Work instructions: Below are some entries; state how many of their lines contain the word "none", with nothing else in the reply.

Data supplied:
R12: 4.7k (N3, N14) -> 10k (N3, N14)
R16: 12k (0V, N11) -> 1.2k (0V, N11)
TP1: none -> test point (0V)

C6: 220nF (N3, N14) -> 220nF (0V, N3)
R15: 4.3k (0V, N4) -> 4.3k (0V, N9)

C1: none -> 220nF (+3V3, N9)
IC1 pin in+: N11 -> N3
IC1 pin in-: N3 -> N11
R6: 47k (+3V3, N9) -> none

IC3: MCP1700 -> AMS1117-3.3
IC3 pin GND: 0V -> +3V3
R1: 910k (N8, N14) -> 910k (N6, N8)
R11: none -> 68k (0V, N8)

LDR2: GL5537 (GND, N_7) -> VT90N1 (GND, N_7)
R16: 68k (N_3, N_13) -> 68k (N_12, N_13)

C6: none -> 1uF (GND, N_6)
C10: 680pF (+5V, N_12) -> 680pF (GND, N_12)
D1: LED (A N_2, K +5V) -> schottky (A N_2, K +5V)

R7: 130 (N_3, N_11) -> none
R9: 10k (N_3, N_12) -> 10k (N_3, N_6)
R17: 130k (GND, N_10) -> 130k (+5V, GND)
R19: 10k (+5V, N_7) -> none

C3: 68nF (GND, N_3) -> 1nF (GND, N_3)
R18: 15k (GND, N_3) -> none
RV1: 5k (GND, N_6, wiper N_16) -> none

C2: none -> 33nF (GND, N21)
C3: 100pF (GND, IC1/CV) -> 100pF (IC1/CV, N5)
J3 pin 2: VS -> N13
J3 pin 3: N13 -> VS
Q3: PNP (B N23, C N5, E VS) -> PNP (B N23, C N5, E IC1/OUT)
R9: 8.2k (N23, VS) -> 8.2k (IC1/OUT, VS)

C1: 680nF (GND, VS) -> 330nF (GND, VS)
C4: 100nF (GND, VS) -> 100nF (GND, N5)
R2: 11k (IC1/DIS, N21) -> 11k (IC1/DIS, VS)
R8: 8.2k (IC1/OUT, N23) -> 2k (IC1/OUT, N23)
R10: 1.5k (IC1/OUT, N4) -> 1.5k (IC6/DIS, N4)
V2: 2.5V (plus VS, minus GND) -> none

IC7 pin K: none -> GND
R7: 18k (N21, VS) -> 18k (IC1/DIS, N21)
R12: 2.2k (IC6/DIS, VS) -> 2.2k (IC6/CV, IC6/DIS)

Result for this task: 12